> WHAT THE EXERCISE ASKS
Keep to one stretch of the data below, the lines from the one with "camera: 170 degrees left, 5 degrees up" up to and including the one with "(900, 414) = (229, 120): pink", and return that stretch exactly.

> LISTED RECORDS
== == ==

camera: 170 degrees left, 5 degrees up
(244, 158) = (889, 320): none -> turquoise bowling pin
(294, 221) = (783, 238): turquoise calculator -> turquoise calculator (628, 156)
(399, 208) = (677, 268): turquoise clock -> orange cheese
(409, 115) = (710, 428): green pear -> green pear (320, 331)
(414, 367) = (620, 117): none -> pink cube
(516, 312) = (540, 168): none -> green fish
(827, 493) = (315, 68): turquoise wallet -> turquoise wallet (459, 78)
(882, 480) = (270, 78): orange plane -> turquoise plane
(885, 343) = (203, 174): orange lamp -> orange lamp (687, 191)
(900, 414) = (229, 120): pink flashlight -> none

== == ==

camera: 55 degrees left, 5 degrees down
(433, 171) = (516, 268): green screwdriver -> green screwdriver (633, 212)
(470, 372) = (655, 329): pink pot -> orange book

== == ==

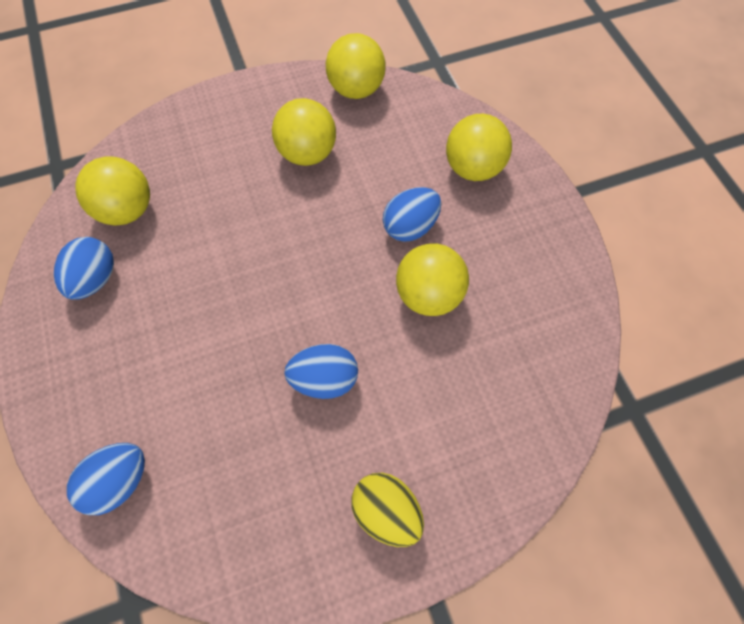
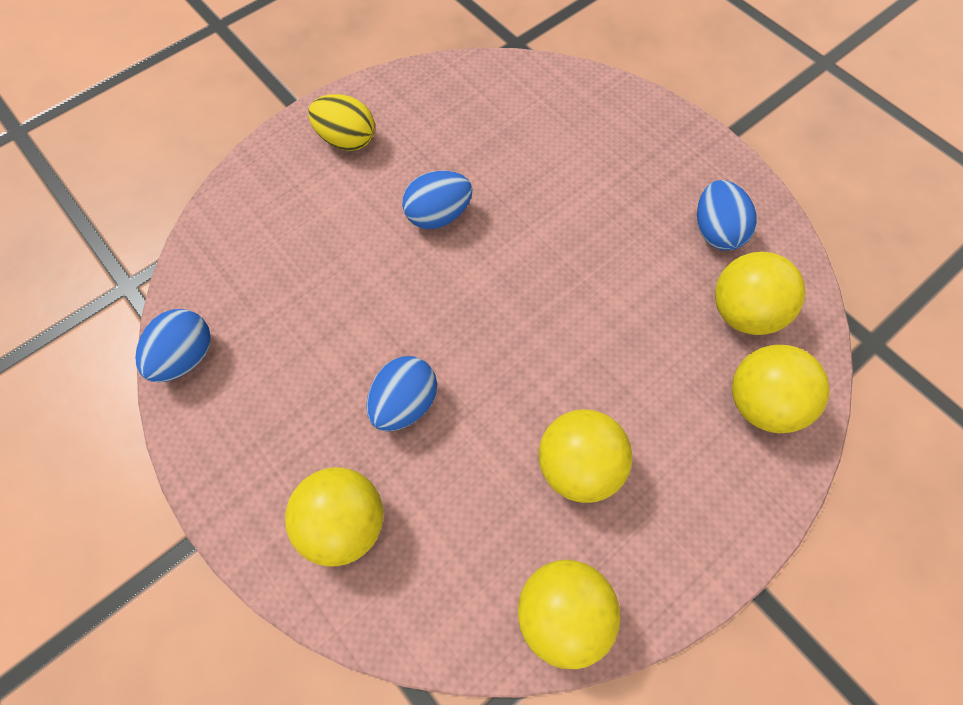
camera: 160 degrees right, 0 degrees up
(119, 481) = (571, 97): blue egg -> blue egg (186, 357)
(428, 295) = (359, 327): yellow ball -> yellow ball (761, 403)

== == ==

> SOLUTION TO THIS TASK
camera: 170 degrees left, 5 degrees up
(244, 158) = (889, 320): none -> turquoise bowling pin
(294, 221) = (783, 238): turquoise calculator -> turquoise calculator (628, 156)
(399, 208) = (677, 268): turquoise clock -> orange cheese
(409, 115) = (710, 428): green pear -> green pear (320, 331)
(414, 367) = (620, 117): none -> pink cube
(516, 312) = (540, 168): none -> green fish
(827, 493) = (315, 68): turquoise wallet -> turquoise wallet (459, 78)
(882, 480) = (270, 78): orange plane -> turquoise plane
(885, 343) = (203, 174): orange lamp -> orange lamp (687, 191)
(900, 414) = (229, 120): pink flashlight -> none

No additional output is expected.